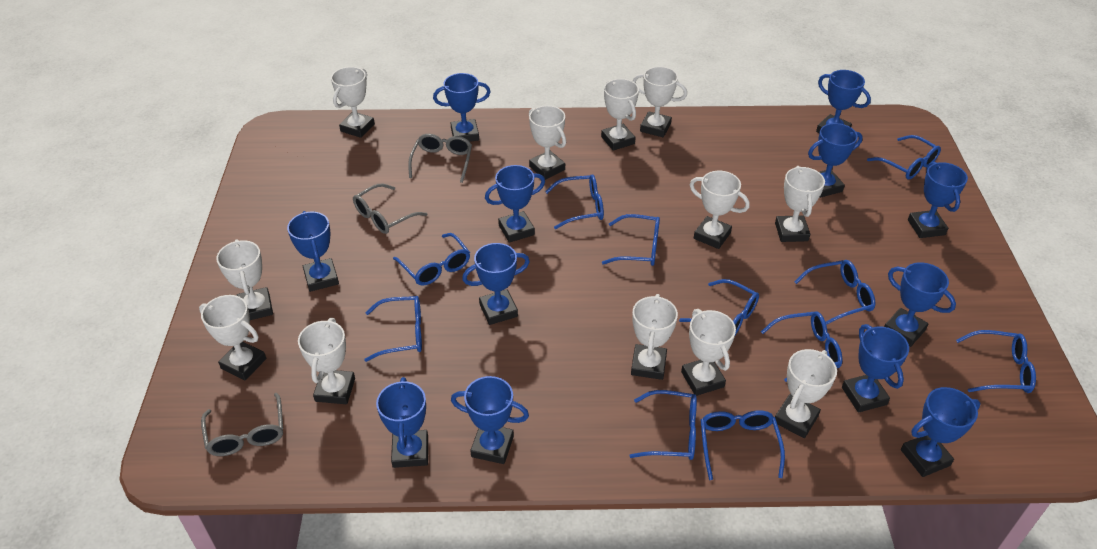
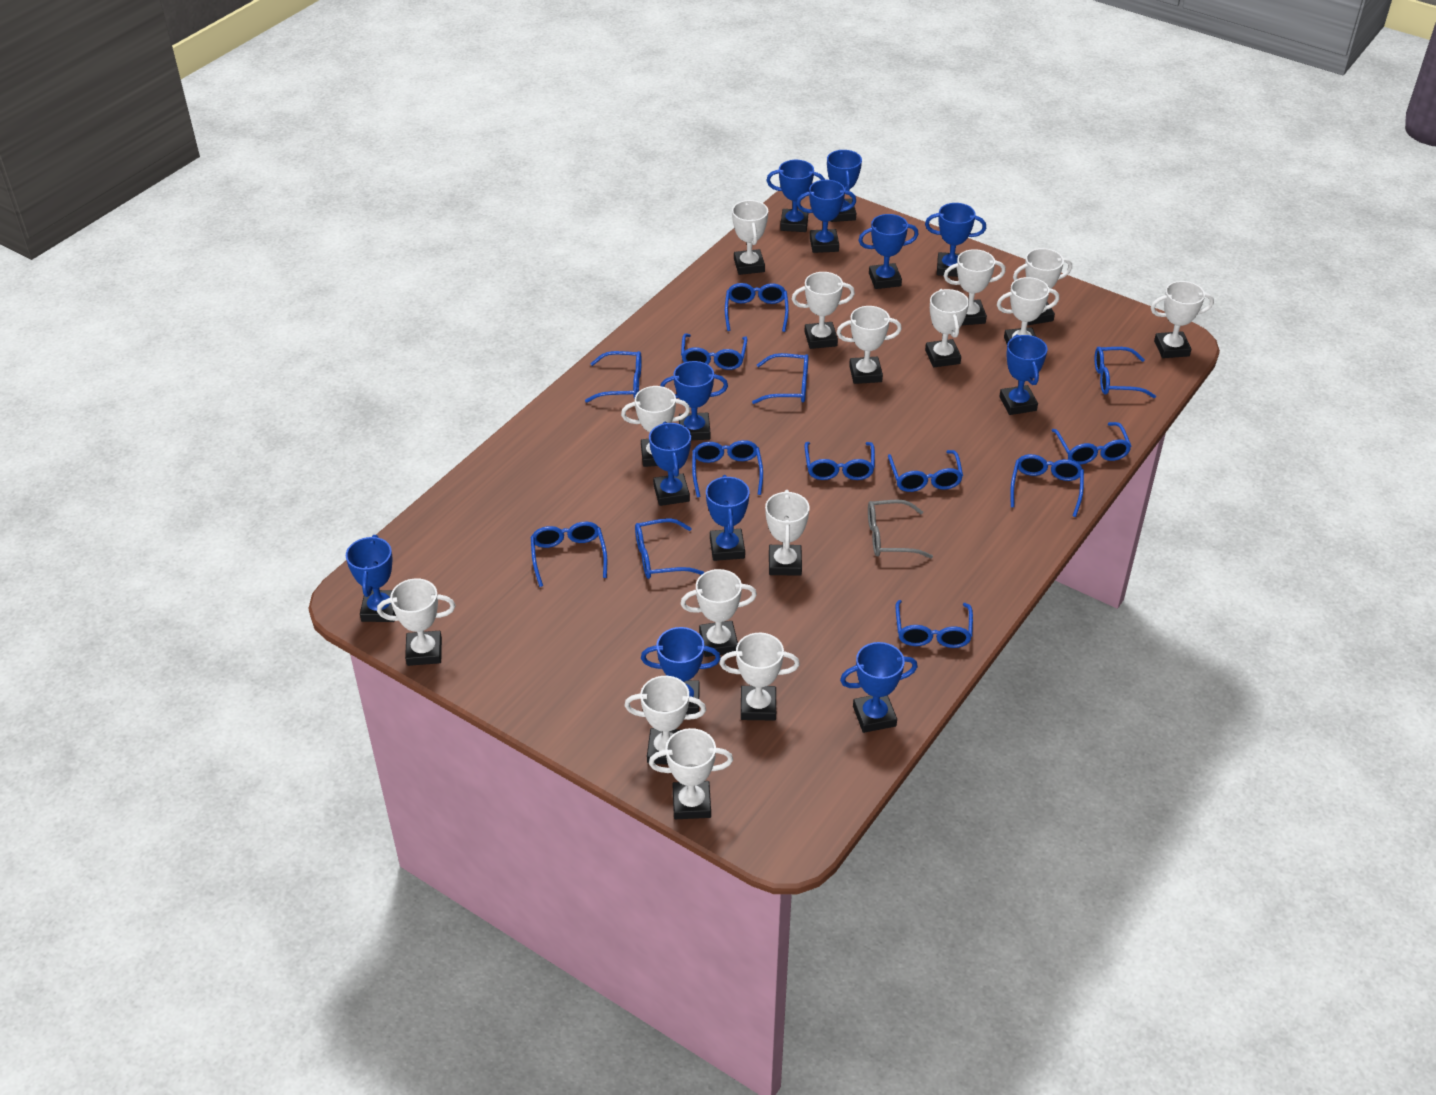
blue glasses: 11 -> 13
grey glasses: 3 -> 1
white trophy: 12 -> 15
----------------
__EXERCISE GOAL__. Retype all the data exactly. Omit pictures.

__FINISHED TASK__.
blue glasses: 11 -> 13
grey glasses: 3 -> 1
white trophy: 12 -> 15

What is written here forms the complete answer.